**Exercise aim**
Some lines hold the string "XNOR". Copy all of them from the material that follows.
··· Records to use
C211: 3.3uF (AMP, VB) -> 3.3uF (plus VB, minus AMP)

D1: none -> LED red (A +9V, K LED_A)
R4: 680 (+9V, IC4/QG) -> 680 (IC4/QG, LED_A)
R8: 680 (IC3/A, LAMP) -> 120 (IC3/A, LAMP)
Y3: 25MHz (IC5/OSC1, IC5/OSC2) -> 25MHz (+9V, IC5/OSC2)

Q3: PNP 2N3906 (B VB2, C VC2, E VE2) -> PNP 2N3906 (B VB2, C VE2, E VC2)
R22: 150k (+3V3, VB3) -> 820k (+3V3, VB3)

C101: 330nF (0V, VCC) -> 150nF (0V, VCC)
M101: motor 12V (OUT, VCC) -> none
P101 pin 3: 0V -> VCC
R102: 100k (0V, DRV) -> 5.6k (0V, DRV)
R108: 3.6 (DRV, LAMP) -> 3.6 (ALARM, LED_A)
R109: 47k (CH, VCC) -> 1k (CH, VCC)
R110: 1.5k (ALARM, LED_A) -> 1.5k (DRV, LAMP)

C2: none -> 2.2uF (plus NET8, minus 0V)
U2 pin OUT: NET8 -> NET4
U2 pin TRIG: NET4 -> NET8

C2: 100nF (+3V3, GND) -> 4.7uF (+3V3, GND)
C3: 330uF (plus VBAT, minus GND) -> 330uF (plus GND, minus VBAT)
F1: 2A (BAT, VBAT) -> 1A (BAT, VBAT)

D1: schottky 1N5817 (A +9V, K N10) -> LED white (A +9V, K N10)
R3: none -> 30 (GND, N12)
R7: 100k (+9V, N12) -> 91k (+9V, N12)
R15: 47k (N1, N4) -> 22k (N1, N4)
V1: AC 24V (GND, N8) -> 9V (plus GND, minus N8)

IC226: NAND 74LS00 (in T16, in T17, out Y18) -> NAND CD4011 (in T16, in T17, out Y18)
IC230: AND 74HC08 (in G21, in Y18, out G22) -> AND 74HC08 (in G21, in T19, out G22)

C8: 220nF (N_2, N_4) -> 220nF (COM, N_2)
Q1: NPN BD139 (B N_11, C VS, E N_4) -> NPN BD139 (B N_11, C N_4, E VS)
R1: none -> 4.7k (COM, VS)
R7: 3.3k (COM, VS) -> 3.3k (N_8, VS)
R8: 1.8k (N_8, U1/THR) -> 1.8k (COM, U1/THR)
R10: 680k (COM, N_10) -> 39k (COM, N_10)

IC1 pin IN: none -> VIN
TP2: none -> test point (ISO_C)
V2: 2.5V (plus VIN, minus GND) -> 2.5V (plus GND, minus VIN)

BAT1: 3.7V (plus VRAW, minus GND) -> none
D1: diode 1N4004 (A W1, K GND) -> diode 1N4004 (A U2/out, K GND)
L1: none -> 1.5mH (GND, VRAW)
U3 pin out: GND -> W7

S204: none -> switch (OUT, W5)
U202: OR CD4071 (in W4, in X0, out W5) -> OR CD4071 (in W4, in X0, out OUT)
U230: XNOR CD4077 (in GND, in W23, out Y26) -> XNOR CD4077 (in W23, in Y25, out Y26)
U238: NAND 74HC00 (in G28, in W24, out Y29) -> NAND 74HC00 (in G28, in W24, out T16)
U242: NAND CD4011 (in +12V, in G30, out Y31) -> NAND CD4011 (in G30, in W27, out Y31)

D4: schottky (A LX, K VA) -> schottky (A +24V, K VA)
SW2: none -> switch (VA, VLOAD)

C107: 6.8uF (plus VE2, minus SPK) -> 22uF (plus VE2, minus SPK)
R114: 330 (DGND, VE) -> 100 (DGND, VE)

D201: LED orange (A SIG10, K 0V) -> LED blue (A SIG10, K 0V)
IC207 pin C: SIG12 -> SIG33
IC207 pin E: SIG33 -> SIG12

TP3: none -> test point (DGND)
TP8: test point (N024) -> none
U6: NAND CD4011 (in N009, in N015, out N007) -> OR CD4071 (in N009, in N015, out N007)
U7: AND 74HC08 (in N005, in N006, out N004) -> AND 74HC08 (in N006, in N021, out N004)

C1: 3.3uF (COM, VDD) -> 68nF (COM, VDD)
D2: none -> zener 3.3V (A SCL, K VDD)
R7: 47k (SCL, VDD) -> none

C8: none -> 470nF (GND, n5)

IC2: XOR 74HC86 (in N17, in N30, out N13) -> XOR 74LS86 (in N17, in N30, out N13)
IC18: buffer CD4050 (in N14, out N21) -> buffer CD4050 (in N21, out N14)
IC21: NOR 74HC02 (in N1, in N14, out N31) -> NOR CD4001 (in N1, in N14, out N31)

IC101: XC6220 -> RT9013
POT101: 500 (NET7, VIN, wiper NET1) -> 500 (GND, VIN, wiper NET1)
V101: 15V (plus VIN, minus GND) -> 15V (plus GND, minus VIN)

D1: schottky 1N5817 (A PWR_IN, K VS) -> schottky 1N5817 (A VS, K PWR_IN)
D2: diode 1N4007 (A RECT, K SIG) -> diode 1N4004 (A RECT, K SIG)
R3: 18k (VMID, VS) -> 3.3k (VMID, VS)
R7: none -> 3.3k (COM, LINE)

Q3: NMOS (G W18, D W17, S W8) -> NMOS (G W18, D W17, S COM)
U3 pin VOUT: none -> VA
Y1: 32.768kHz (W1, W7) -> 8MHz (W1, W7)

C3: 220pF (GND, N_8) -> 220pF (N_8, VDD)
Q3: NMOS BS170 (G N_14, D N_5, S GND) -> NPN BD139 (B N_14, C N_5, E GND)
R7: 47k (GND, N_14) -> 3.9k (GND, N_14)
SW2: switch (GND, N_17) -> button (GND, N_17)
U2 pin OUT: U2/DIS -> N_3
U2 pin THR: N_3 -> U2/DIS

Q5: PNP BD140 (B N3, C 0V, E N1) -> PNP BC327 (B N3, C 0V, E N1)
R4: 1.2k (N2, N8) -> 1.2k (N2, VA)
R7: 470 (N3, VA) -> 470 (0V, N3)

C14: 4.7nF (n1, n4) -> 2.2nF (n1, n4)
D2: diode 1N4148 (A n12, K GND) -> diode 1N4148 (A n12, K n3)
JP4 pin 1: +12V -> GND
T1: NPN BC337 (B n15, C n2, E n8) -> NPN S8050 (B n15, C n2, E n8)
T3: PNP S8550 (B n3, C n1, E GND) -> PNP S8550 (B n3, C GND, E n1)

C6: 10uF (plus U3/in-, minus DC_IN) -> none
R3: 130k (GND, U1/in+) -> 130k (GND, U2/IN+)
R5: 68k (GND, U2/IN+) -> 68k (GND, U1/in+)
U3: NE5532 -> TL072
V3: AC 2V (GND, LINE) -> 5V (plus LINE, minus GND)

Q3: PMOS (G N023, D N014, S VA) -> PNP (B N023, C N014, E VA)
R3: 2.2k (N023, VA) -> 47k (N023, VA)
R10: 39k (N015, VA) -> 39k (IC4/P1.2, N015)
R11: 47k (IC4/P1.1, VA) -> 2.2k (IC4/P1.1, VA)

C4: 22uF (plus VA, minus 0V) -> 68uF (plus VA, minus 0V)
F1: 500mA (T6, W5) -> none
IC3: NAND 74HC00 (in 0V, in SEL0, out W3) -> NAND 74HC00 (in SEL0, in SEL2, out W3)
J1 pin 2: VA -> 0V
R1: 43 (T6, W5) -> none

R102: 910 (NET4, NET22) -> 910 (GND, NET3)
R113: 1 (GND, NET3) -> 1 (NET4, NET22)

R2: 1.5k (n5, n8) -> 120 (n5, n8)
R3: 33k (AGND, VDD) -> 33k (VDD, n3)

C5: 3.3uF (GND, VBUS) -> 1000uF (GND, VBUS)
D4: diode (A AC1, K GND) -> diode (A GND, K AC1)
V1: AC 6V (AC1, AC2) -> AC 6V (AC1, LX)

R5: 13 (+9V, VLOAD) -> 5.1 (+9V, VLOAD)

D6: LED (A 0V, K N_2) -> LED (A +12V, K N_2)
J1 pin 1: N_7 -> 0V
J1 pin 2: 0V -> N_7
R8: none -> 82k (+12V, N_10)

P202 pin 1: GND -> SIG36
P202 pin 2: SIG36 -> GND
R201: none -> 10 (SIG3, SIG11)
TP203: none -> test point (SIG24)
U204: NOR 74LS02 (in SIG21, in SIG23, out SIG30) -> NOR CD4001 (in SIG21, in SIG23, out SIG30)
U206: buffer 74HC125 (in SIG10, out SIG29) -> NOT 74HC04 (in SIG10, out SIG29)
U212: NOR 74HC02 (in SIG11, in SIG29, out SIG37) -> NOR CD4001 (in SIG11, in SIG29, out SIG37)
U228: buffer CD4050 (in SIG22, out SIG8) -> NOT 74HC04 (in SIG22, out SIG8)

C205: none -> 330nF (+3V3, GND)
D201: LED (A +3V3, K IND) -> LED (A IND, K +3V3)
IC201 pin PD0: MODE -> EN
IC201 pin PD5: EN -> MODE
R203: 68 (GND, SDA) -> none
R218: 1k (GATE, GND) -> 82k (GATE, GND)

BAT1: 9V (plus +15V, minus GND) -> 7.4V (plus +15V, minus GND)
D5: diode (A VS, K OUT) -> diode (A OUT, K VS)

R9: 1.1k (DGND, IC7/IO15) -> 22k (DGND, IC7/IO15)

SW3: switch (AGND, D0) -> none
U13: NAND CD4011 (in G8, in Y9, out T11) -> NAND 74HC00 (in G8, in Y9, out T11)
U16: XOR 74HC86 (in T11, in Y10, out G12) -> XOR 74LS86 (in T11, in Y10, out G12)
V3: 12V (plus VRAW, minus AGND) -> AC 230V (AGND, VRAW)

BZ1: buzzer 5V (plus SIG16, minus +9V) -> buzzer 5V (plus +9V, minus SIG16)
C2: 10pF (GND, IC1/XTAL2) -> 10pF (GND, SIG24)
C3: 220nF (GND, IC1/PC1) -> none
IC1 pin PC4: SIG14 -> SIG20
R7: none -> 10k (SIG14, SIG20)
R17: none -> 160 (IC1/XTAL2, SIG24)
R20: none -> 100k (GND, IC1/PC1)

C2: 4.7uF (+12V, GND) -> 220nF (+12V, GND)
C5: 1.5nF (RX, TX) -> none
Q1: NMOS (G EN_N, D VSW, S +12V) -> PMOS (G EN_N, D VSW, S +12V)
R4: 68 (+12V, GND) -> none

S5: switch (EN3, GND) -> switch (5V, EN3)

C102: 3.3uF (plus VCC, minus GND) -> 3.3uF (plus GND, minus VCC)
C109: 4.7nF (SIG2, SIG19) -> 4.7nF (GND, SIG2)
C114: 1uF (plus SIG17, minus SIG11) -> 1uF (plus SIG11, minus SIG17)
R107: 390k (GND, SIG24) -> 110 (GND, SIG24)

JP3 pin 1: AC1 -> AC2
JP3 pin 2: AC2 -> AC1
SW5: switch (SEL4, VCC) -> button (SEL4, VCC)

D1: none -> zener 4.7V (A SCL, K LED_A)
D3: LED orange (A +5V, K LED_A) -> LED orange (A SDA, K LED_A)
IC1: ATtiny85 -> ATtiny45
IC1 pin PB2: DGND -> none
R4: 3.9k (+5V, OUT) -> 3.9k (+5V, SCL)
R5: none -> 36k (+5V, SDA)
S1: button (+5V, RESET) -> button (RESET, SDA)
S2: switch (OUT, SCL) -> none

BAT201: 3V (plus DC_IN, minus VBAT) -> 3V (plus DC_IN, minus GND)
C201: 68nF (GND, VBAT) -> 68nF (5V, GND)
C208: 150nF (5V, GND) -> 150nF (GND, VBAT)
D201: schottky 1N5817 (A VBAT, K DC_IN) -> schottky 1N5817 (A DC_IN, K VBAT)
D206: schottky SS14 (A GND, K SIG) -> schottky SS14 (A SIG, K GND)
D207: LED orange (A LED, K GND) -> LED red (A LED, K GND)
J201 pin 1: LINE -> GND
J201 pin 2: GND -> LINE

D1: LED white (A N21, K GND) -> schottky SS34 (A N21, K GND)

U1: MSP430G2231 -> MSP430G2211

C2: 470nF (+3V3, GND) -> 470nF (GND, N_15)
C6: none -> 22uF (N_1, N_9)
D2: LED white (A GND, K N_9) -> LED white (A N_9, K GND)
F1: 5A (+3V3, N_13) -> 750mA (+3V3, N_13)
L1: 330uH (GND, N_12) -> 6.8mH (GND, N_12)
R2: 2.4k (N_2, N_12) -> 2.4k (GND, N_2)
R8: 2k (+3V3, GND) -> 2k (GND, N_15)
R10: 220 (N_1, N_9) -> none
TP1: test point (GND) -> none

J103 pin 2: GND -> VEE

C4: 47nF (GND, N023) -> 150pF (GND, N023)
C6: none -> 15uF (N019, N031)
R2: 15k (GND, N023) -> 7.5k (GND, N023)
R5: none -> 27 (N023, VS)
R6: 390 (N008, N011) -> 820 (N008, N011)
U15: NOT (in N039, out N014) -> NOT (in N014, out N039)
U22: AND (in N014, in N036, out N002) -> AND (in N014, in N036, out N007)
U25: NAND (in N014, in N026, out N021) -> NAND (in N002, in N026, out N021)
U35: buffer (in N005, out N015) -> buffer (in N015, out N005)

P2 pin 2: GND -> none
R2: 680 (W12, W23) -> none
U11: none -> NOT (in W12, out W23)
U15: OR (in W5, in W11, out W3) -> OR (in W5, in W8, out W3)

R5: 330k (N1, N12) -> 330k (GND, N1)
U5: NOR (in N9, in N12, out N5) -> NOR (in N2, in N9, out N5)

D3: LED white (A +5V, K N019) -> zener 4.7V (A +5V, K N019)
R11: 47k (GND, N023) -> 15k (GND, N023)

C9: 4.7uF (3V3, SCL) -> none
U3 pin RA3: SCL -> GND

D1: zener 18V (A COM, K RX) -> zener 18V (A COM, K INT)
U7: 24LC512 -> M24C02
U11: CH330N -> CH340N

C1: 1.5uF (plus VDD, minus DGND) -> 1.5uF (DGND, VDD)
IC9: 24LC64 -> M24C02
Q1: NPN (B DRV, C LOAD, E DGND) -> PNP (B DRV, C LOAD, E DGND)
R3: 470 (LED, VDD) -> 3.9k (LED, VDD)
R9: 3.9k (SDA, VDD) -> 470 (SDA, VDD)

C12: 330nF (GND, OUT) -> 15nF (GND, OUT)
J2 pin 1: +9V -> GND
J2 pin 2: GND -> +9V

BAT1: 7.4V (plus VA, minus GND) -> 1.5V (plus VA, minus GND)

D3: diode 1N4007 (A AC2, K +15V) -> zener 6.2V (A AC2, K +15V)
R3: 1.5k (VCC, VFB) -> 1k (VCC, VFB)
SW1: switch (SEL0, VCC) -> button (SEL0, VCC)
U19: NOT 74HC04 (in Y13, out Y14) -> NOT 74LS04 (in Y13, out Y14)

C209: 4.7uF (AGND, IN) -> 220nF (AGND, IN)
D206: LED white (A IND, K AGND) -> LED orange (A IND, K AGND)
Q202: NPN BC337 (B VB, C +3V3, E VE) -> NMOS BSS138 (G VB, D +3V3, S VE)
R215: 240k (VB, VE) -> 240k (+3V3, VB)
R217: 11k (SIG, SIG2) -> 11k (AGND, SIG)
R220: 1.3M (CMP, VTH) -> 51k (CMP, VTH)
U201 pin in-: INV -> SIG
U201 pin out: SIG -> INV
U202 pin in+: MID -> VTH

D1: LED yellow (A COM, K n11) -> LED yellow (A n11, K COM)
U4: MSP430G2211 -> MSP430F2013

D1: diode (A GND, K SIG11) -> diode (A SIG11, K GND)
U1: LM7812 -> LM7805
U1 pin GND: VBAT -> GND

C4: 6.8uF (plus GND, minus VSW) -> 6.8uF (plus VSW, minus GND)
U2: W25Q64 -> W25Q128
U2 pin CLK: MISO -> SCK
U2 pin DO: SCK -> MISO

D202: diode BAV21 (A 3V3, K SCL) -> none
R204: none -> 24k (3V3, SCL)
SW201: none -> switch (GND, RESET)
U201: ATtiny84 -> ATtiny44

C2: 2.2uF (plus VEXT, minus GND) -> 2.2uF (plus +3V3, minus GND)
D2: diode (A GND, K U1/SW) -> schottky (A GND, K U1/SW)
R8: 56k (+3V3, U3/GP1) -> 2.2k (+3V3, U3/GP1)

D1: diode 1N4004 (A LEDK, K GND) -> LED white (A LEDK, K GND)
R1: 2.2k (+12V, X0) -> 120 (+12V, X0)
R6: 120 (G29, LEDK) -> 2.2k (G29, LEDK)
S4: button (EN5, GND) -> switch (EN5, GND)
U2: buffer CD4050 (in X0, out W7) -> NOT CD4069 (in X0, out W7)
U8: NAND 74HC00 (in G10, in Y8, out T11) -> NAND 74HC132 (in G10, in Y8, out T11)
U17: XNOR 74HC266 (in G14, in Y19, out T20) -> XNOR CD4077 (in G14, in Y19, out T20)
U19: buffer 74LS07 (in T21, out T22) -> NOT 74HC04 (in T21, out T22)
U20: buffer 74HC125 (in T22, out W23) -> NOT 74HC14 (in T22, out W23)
······
**Task result**
U230: XNOR CD4077 (in GND, in W23, out Y26) -> XNOR CD4077 (in W23, in Y25, out Y26)
U17: XNOR 74HC266 (in G14, in Y19, out T20) -> XNOR CD4077 (in G14, in Y19, out T20)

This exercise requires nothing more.